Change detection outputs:
= = = = = = =

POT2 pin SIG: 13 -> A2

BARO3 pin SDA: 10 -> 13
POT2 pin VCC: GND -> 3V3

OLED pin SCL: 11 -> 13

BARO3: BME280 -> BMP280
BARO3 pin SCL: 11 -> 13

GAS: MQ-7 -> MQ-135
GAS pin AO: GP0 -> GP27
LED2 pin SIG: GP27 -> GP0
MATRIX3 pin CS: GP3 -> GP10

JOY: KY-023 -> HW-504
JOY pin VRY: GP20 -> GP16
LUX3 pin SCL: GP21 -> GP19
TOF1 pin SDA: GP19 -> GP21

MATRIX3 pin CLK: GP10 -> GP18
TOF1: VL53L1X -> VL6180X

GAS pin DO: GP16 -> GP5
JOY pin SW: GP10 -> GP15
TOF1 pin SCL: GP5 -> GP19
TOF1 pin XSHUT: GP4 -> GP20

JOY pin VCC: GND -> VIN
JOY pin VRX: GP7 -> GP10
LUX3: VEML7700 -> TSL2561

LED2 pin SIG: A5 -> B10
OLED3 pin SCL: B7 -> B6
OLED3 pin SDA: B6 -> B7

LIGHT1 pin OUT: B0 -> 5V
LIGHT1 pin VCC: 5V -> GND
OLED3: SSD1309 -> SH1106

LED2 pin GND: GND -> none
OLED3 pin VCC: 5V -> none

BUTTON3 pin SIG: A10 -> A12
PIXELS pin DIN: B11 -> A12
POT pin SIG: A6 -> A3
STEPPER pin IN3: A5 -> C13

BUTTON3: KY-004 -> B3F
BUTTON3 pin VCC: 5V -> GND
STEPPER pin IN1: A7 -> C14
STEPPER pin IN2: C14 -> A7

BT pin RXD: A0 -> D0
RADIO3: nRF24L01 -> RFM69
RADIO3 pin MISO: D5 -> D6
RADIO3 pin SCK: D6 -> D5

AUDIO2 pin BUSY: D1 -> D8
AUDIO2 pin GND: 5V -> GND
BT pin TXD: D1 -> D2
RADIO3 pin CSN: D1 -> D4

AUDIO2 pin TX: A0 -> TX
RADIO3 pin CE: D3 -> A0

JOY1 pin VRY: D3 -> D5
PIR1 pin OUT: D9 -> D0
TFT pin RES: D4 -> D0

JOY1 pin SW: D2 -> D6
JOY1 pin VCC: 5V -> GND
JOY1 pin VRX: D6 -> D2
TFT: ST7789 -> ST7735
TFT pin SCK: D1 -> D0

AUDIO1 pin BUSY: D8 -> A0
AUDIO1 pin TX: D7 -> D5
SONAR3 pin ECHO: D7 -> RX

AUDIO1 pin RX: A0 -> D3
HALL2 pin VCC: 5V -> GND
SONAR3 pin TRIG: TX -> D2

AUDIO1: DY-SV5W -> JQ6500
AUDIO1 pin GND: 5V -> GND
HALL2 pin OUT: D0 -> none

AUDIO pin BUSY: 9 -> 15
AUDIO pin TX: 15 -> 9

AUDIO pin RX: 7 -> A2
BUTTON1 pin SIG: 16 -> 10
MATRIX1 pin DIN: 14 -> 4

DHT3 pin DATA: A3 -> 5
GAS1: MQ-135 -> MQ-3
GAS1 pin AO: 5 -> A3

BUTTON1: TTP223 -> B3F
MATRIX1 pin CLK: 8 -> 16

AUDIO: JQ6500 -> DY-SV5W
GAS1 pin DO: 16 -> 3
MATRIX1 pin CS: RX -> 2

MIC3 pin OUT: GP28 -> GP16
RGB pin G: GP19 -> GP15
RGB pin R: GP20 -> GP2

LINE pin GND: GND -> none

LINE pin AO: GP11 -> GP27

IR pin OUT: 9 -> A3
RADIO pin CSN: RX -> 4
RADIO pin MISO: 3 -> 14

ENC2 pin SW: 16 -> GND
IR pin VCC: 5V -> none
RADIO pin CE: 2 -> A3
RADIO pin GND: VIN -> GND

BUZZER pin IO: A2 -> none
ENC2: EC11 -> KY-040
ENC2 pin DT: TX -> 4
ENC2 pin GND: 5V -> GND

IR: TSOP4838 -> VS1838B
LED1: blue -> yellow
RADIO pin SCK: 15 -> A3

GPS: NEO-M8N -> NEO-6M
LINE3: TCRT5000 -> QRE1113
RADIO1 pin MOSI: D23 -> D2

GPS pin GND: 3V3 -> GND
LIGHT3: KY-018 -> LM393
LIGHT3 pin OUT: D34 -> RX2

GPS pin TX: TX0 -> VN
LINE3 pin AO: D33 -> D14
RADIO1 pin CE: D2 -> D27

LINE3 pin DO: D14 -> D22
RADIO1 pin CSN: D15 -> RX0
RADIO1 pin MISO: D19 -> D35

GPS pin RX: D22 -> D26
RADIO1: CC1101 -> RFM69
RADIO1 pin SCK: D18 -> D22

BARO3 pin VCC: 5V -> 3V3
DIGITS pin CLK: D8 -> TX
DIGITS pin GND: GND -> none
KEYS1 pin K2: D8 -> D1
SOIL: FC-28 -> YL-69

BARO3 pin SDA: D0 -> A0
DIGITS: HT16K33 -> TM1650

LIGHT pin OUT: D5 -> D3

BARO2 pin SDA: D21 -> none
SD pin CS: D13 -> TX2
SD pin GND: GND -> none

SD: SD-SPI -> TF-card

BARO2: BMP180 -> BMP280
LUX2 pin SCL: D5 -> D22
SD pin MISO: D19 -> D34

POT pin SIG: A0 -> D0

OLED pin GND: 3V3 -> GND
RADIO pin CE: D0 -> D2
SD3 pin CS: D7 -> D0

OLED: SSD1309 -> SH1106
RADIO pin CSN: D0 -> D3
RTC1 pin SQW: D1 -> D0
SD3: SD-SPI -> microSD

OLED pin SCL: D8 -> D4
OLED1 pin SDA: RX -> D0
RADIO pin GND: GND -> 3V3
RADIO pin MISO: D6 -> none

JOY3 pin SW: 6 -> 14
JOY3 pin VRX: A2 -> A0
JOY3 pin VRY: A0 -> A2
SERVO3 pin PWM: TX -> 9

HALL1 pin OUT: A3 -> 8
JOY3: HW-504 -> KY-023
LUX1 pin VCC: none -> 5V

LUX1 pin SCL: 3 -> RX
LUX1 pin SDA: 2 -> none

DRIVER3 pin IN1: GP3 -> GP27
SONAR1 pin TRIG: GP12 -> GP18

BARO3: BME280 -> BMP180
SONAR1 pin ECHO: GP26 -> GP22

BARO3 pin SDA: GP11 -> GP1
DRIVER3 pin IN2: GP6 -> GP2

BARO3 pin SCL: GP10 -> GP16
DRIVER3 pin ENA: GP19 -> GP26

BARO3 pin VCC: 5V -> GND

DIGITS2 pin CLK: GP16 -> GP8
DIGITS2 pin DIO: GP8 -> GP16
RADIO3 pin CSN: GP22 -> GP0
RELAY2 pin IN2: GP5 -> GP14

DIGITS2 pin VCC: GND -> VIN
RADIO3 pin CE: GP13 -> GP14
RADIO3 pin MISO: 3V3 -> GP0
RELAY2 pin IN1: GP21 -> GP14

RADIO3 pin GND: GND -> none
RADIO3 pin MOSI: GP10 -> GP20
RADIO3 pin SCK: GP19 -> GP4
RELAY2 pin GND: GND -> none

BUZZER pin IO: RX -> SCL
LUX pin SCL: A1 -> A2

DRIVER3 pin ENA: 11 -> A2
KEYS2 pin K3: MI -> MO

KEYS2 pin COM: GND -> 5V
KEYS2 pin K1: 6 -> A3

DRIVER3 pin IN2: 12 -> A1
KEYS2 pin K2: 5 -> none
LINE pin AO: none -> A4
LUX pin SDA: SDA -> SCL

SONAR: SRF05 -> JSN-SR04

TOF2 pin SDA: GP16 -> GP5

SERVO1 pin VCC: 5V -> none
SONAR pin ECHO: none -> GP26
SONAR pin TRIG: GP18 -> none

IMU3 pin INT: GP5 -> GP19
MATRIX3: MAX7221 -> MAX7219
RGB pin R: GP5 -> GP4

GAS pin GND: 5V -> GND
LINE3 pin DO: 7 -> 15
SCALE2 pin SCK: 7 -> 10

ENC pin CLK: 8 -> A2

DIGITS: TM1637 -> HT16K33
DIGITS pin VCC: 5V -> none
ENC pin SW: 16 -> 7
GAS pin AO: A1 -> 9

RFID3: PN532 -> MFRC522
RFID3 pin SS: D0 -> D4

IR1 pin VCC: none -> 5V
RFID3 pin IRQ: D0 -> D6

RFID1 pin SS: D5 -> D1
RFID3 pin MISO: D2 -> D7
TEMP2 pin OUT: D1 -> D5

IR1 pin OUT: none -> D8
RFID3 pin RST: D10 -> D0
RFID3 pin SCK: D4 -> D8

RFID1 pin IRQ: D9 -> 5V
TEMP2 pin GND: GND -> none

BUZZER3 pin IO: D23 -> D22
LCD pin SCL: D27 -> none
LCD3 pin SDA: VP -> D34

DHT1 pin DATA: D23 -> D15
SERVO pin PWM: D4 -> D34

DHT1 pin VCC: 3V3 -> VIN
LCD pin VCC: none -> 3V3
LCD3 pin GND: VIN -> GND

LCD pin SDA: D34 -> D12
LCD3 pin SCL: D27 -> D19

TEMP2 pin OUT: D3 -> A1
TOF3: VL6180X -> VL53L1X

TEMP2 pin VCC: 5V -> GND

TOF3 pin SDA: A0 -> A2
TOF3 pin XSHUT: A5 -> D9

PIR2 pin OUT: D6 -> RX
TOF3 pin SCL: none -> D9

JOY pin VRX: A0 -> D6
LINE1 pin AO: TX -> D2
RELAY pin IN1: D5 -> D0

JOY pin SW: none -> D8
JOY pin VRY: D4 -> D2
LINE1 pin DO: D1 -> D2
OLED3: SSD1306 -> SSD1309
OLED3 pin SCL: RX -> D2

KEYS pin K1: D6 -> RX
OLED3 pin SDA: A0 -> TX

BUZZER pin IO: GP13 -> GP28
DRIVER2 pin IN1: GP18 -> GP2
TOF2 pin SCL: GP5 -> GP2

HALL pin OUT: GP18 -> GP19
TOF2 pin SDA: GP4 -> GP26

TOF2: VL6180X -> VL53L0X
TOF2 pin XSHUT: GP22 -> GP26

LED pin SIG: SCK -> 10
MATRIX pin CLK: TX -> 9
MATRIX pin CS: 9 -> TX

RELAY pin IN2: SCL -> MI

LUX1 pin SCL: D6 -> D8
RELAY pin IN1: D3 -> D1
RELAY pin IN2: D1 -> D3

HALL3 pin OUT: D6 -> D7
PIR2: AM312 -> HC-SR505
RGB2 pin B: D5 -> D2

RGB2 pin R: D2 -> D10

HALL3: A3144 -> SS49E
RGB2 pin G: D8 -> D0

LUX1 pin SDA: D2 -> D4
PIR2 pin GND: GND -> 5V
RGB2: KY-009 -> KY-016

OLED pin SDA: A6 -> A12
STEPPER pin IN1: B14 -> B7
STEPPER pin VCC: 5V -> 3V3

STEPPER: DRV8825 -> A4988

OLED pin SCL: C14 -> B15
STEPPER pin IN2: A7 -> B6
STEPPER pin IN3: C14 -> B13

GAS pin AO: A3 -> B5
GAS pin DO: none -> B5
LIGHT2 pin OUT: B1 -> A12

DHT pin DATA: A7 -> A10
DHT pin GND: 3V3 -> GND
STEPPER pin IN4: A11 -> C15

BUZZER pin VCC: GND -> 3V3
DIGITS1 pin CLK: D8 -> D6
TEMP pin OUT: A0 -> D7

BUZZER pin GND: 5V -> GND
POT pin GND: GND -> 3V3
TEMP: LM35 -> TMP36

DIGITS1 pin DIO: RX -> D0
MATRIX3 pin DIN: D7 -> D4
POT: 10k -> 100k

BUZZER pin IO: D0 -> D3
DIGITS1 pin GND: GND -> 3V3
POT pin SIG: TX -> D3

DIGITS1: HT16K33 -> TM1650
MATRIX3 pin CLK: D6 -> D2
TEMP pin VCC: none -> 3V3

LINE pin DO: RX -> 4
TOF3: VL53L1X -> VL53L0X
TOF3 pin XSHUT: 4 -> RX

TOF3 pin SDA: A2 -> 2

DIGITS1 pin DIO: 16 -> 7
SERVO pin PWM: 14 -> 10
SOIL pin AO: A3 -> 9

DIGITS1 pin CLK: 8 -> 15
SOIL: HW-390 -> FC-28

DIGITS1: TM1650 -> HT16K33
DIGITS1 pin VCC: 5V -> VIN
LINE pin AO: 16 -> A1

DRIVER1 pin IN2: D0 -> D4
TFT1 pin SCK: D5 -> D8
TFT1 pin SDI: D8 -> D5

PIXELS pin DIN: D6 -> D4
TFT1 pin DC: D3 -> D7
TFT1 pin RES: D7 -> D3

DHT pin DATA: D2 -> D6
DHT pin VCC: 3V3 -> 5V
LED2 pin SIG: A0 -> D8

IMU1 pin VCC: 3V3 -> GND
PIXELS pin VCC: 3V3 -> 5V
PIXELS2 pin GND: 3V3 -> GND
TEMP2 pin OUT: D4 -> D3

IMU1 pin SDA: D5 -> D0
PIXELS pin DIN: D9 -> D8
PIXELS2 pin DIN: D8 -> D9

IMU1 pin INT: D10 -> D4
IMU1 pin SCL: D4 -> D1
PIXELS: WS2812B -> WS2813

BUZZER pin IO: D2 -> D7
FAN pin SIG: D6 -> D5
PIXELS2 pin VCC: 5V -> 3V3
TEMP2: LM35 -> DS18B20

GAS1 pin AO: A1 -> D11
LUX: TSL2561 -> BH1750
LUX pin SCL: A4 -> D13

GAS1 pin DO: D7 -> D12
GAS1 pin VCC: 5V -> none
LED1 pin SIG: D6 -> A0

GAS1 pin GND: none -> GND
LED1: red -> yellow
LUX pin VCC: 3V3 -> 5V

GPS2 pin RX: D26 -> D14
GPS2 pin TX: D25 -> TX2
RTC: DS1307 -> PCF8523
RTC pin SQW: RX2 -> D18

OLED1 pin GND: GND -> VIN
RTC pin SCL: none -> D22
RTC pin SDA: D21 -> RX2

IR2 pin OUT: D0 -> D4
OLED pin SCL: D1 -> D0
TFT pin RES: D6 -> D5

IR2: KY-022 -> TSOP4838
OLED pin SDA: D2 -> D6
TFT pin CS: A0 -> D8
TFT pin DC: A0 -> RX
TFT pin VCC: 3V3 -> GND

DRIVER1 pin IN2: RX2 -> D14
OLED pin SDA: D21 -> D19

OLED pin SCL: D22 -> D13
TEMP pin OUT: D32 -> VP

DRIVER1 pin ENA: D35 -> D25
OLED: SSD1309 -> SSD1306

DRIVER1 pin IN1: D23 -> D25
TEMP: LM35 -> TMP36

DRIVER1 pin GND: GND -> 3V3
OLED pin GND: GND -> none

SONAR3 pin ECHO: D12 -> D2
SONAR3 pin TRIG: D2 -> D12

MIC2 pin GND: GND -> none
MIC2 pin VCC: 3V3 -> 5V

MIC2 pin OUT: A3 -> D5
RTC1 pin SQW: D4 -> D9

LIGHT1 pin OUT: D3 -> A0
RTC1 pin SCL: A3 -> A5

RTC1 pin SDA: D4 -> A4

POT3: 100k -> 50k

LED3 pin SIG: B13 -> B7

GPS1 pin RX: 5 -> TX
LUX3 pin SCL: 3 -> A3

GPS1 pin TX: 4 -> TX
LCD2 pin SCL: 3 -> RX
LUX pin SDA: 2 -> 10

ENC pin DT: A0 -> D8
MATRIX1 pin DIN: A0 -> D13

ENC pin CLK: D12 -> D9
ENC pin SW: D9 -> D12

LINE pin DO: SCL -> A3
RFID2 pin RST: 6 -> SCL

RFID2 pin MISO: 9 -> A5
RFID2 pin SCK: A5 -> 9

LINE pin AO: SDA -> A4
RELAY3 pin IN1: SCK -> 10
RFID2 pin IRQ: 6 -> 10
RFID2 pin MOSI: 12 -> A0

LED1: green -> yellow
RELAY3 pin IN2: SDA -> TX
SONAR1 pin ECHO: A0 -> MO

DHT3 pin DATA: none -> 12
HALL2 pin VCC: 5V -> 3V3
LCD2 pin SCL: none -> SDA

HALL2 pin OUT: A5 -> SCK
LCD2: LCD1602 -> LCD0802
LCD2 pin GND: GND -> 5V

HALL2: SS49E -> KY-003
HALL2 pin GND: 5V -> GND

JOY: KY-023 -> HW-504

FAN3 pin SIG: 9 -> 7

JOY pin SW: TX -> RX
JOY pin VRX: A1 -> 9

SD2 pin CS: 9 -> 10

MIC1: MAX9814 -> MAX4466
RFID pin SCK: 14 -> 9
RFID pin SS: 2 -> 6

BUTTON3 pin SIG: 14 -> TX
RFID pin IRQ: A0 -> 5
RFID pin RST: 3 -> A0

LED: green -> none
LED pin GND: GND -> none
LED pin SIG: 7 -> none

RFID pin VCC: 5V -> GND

= = = = = = =

--- EXERCISE GOAL ---
The lines from the start of the entries above through the line containing "JOY pin VRX: GP7 -> GP10" are the ones to return, please; copy them exactly and include both ends.

--- OUTPUT FOR THIS TASK ---
POT2 pin SIG: 13 -> A2

BARO3 pin SDA: 10 -> 13
POT2 pin VCC: GND -> 3V3

OLED pin SCL: 11 -> 13

BARO3: BME280 -> BMP280
BARO3 pin SCL: 11 -> 13

GAS: MQ-7 -> MQ-135
GAS pin AO: GP0 -> GP27
LED2 pin SIG: GP27 -> GP0
MATRIX3 pin CS: GP3 -> GP10

JOY: KY-023 -> HW-504
JOY pin VRY: GP20 -> GP16
LUX3 pin SCL: GP21 -> GP19
TOF1 pin SDA: GP19 -> GP21

MATRIX3 pin CLK: GP10 -> GP18
TOF1: VL53L1X -> VL6180X

GAS pin DO: GP16 -> GP5
JOY pin SW: GP10 -> GP15
TOF1 pin SCL: GP5 -> GP19
TOF1 pin XSHUT: GP4 -> GP20

JOY pin VCC: GND -> VIN
JOY pin VRX: GP7 -> GP10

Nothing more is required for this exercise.